* Given problem
Show every line of the records below that contains the string "kern", matching case exactly.

[Data items]
----
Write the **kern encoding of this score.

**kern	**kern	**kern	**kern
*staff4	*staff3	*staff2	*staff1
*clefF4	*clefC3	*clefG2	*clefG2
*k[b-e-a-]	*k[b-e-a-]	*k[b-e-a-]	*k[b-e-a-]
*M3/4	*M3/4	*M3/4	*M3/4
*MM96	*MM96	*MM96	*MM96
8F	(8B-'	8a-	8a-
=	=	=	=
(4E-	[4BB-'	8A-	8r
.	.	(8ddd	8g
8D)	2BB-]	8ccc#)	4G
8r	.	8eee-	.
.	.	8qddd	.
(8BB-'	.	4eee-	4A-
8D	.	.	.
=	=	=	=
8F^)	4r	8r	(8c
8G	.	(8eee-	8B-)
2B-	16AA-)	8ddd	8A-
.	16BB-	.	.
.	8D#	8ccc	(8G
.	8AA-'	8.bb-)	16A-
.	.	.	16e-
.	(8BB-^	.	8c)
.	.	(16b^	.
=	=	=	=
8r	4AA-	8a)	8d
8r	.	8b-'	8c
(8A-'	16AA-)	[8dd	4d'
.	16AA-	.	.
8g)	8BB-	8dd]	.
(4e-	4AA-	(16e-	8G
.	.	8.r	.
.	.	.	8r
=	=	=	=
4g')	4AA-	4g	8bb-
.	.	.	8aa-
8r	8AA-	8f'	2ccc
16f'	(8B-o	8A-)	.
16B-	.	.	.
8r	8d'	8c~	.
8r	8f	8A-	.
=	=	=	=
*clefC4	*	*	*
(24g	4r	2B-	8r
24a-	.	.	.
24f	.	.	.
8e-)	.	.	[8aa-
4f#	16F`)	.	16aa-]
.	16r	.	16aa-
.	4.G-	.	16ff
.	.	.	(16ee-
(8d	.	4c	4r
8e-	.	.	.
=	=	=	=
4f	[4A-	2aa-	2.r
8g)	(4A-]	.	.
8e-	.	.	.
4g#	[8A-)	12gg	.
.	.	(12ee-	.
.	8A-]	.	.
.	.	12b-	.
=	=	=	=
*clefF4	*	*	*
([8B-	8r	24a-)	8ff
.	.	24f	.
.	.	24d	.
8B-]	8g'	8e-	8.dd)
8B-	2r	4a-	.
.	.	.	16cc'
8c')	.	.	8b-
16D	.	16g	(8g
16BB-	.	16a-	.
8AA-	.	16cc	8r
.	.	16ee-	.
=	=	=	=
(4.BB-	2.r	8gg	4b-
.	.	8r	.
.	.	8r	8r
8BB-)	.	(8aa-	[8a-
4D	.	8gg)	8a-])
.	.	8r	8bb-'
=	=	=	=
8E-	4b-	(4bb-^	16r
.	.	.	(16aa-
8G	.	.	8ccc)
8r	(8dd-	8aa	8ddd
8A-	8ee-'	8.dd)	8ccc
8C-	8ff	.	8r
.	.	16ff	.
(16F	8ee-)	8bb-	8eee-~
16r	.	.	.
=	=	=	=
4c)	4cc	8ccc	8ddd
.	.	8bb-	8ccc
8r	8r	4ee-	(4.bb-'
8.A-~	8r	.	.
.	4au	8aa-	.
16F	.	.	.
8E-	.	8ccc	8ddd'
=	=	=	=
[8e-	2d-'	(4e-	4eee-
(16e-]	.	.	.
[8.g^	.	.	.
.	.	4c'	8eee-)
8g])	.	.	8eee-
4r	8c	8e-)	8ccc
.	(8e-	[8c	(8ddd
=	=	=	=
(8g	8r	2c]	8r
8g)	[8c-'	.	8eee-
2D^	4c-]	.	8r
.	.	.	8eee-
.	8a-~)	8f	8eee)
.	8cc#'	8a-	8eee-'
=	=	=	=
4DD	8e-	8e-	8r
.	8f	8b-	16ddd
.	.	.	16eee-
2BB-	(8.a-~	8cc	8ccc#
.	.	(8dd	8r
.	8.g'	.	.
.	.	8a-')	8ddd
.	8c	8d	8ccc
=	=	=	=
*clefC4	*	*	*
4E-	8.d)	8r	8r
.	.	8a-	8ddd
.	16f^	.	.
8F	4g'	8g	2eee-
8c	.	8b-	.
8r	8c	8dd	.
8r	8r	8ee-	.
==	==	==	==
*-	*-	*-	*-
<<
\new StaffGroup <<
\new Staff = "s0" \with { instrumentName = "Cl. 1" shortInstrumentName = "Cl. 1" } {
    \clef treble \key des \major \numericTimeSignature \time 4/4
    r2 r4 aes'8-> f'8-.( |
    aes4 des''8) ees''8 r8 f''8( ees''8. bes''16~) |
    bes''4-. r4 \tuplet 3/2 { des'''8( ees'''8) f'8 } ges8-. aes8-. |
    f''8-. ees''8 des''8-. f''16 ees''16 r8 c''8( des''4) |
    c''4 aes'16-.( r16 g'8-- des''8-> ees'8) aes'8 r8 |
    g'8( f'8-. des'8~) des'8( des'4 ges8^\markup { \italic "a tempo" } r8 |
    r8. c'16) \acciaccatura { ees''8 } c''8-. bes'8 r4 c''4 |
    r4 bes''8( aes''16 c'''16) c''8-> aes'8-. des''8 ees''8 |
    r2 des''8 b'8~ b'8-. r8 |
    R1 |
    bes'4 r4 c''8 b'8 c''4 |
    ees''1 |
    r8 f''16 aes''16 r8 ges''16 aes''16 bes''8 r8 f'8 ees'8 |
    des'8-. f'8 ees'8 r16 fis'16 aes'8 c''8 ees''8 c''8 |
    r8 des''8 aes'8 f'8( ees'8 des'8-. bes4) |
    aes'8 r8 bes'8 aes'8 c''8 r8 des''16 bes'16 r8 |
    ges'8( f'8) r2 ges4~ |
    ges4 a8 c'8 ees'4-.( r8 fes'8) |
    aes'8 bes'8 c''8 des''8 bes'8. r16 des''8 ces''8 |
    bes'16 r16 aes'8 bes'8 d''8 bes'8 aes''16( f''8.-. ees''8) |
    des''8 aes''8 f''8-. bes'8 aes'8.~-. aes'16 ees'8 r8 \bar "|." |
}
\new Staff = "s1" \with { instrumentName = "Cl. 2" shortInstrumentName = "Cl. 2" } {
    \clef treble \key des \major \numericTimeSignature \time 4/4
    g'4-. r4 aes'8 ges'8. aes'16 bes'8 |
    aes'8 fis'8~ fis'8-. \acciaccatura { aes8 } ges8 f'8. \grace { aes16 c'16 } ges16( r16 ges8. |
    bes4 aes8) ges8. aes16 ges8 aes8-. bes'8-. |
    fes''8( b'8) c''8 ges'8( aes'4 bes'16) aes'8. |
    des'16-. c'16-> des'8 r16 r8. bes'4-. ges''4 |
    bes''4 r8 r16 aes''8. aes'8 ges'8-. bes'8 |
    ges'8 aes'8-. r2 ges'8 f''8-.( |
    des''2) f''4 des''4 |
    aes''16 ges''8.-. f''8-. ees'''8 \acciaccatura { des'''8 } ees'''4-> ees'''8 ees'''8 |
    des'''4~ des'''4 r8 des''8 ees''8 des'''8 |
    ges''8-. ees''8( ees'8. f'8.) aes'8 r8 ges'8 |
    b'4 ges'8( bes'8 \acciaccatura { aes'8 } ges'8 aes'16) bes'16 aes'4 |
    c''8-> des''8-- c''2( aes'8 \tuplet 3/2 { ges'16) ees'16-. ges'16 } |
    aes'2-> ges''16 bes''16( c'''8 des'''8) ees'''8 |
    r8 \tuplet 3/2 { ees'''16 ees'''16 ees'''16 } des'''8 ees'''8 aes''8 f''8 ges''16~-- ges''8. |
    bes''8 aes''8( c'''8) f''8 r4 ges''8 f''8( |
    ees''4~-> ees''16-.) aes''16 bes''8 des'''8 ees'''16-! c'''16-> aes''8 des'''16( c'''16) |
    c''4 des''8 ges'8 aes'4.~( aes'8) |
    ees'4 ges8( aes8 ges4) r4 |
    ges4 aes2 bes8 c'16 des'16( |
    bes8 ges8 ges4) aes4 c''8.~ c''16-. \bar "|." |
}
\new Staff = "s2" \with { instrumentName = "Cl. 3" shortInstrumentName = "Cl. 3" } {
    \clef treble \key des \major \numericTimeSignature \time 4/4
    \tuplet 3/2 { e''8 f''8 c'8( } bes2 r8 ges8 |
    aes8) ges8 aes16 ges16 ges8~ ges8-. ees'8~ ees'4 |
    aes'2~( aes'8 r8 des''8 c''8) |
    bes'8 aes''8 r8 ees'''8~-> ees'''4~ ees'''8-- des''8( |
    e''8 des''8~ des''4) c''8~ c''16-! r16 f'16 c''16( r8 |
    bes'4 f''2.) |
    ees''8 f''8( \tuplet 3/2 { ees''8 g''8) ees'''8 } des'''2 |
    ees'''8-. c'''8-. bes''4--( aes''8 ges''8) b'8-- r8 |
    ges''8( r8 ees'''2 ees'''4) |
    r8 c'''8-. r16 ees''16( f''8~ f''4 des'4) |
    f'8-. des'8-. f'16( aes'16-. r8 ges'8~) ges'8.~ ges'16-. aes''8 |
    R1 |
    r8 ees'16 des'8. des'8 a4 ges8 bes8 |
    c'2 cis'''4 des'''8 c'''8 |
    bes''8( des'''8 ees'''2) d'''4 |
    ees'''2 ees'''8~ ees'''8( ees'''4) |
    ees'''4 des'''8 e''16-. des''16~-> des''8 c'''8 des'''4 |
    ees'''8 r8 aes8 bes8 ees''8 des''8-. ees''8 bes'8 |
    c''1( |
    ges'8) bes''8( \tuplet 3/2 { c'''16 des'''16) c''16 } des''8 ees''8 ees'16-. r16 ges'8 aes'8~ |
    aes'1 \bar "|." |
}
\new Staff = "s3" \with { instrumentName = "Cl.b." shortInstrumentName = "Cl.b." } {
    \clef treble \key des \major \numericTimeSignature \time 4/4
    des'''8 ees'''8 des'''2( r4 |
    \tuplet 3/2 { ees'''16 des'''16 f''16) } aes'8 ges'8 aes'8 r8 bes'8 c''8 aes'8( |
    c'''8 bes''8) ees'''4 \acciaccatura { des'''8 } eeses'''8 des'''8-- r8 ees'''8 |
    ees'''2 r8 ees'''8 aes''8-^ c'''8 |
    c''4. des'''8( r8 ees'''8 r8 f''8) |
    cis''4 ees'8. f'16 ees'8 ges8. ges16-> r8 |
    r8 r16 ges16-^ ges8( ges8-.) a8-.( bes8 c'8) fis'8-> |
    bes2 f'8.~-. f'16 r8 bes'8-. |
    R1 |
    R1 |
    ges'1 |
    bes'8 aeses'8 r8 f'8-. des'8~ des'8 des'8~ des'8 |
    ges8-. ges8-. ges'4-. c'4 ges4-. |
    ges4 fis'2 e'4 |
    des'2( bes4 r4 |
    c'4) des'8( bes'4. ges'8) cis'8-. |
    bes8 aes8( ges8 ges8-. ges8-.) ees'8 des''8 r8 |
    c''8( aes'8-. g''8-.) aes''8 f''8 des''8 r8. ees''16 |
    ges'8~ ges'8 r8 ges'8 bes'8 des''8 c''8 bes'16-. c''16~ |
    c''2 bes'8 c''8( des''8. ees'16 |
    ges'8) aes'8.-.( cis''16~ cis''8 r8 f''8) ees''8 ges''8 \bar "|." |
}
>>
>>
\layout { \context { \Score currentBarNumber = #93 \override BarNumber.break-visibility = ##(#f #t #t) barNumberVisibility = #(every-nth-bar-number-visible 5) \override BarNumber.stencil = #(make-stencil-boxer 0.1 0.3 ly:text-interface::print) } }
----
* Output below
Write the **kern encoding of this score.
**kern	**kern	**kern	**kern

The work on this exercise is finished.